Please copy every line of the listing below word for word, leaving out the pictures.

[Collected data entries]
▬▬▬▬▬▬▬▬▬▬
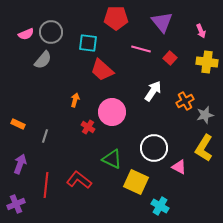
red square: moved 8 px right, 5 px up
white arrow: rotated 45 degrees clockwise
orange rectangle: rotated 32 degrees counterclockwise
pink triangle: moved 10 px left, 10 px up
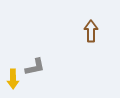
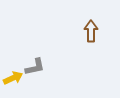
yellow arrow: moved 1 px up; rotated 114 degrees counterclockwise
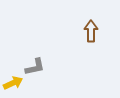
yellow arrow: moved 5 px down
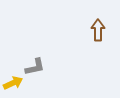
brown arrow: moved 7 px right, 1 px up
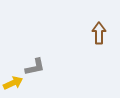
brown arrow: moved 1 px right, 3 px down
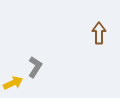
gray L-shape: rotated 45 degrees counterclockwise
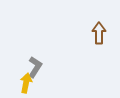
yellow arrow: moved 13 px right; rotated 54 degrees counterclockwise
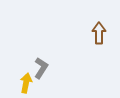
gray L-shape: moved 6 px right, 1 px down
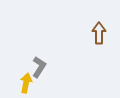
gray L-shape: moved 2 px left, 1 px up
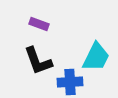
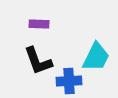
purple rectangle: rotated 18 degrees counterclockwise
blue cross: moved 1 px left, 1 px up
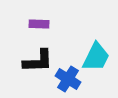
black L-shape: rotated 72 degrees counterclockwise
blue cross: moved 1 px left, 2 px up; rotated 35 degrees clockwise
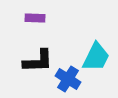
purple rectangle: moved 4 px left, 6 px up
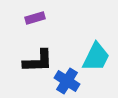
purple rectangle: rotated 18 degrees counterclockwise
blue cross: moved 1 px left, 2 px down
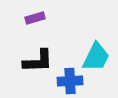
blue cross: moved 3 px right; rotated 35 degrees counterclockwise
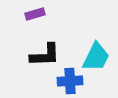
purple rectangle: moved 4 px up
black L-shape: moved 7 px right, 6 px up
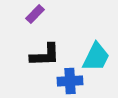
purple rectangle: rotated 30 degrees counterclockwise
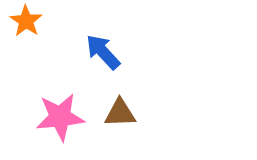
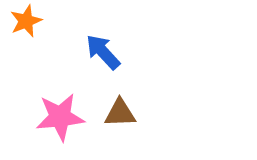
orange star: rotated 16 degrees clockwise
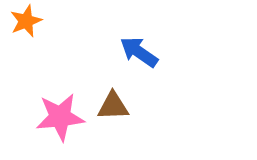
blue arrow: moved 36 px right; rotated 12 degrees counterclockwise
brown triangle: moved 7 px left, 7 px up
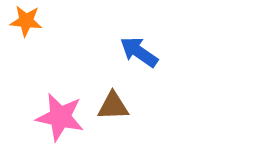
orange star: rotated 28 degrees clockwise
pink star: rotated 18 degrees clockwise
▬▬▬▬▬▬▬▬▬▬
_Final result_:
red square: moved 8 px right, 5 px up
white arrow: rotated 45 degrees clockwise
orange rectangle: rotated 32 degrees counterclockwise
pink triangle: moved 10 px left, 10 px up
yellow arrow: moved 1 px up; rotated 114 degrees counterclockwise
yellow arrow: moved 5 px down
brown arrow: moved 7 px right, 1 px up
brown arrow: moved 1 px right, 3 px down
gray L-shape: rotated 45 degrees counterclockwise
yellow arrow: moved 13 px right; rotated 54 degrees counterclockwise
gray L-shape: moved 6 px right, 1 px down
gray L-shape: moved 2 px left, 1 px up
purple rectangle: rotated 18 degrees counterclockwise
blue cross: moved 1 px left, 1 px up
black L-shape: rotated 72 degrees counterclockwise
blue cross: moved 1 px left, 2 px up; rotated 35 degrees clockwise
purple rectangle: moved 4 px left, 6 px up
purple rectangle: rotated 18 degrees counterclockwise
blue cross: moved 1 px left, 2 px down
blue cross: moved 3 px right; rotated 35 degrees counterclockwise
purple rectangle: moved 4 px up
black L-shape: moved 7 px right, 6 px up
purple rectangle: rotated 30 degrees counterclockwise
orange star: rotated 16 degrees clockwise
blue arrow: moved 36 px right; rotated 12 degrees counterclockwise
brown triangle: moved 7 px left, 7 px up
orange star: rotated 28 degrees clockwise
pink star: rotated 18 degrees clockwise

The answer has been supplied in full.